● EXERCISE: From the first line to the last, repeat the data exactly but leave out the pictures.
DATA EXCERPTS Start Marker
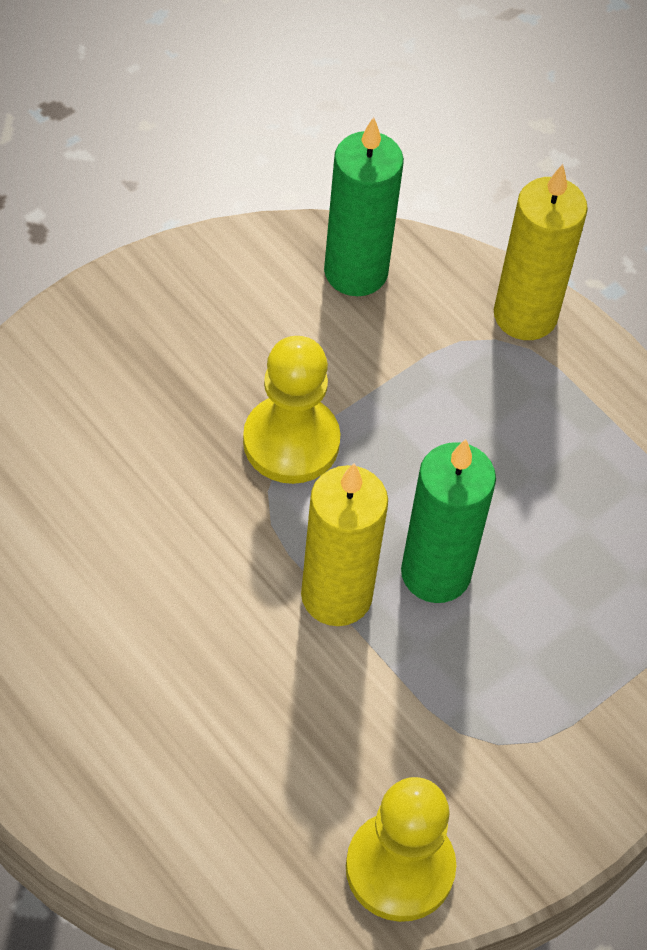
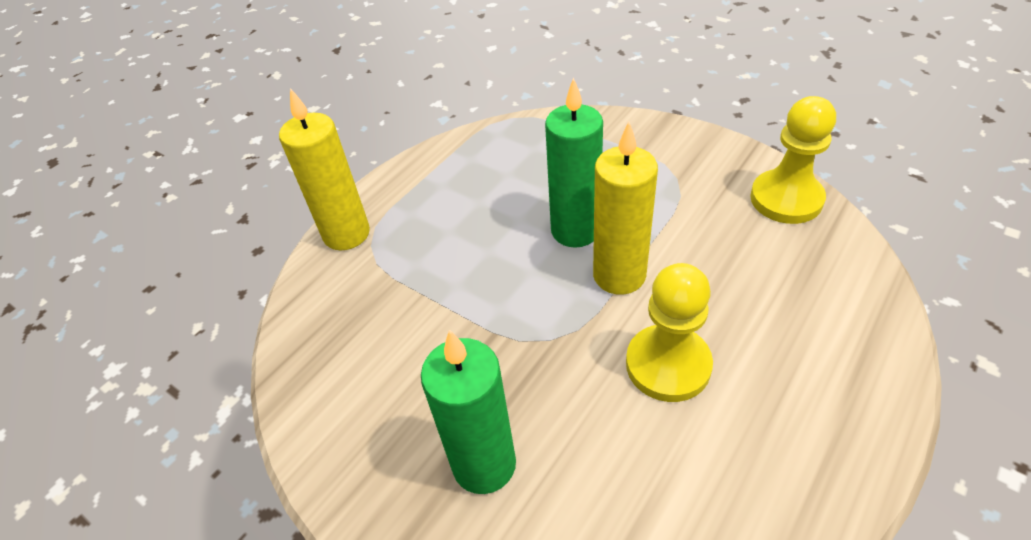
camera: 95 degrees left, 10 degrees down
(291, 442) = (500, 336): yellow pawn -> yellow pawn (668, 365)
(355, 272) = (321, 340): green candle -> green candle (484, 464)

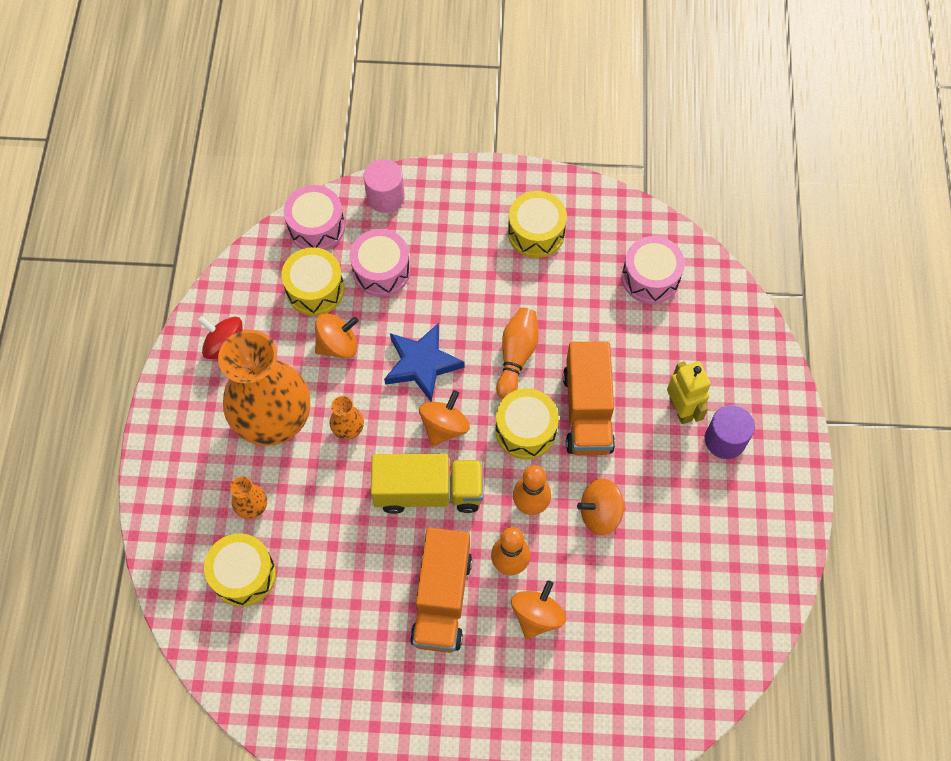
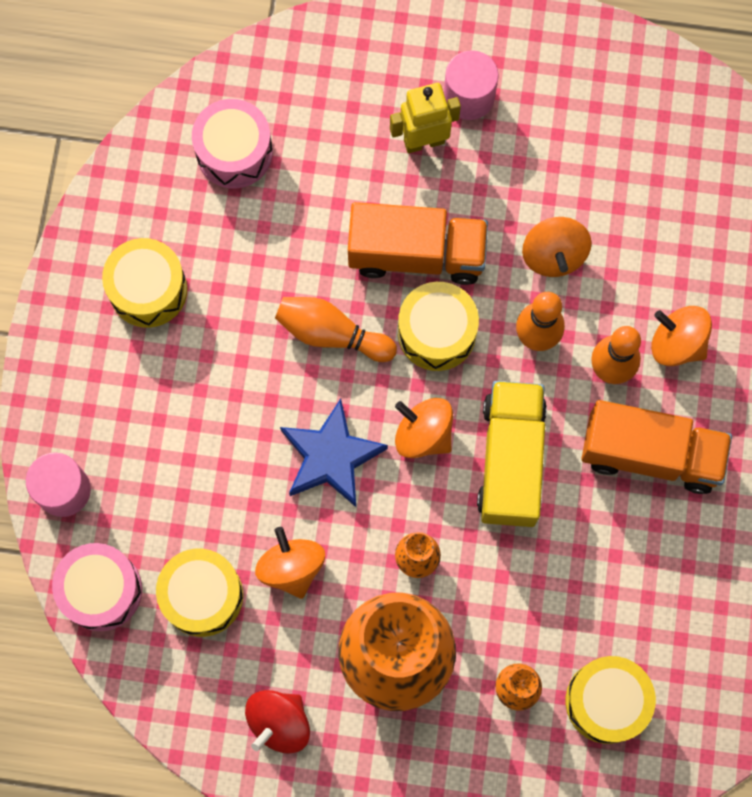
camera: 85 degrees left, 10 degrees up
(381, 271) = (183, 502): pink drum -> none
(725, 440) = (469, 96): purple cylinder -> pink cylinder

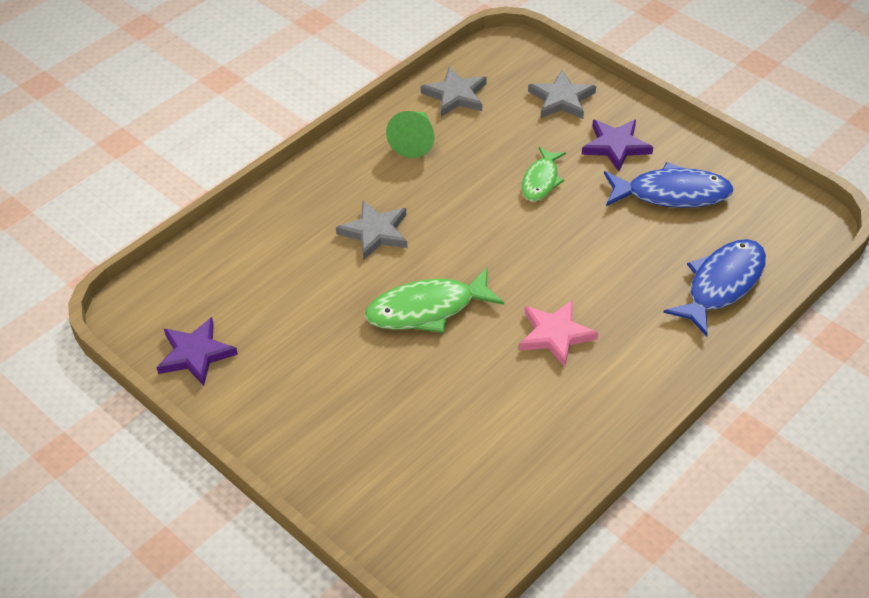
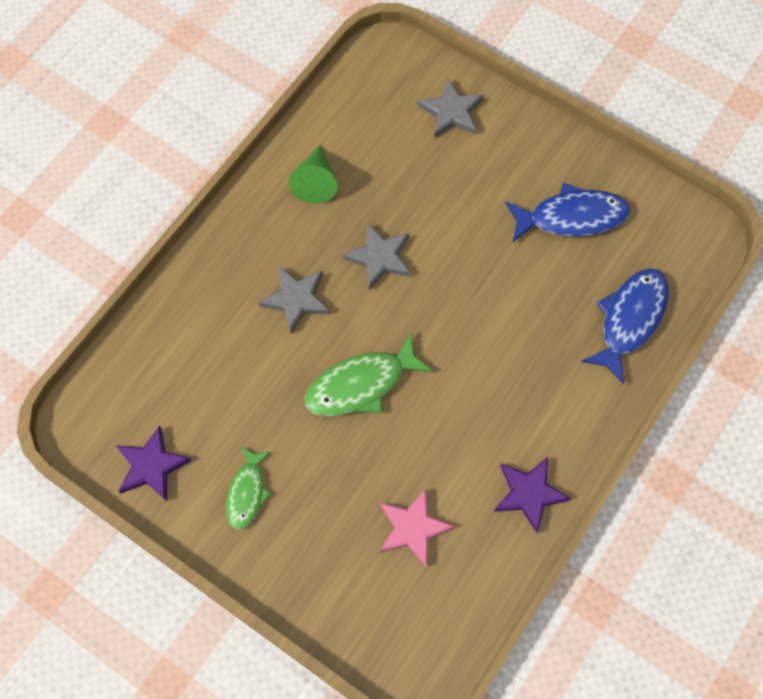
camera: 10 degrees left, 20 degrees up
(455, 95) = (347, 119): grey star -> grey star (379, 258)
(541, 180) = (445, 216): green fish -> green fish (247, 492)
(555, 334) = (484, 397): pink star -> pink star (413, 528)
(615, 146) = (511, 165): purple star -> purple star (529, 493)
DATA EXCERPTS End Marker
● RESPONSE AREA:
camera: 95 degrees left, 10 degrees down
(291, 442) = (500, 336): yellow pawn -> yellow pawn (668, 365)
(355, 272) = (321, 340): green candle -> green candle (484, 464)

camera: 85 degrees left, 10 degrees up
(381, 271) = (183, 502): pink drum -> none
(725, 440) = (469, 96): purple cylinder -> pink cylinder

camera: 10 degrees left, 20 degrees up
(455, 95) = (347, 119): grey star -> grey star (379, 258)
(541, 180) = (445, 216): green fish -> green fish (247, 492)
(555, 334) = (484, 397): pink star -> pink star (413, 528)
(615, 146) = (511, 165): purple star -> purple star (529, 493)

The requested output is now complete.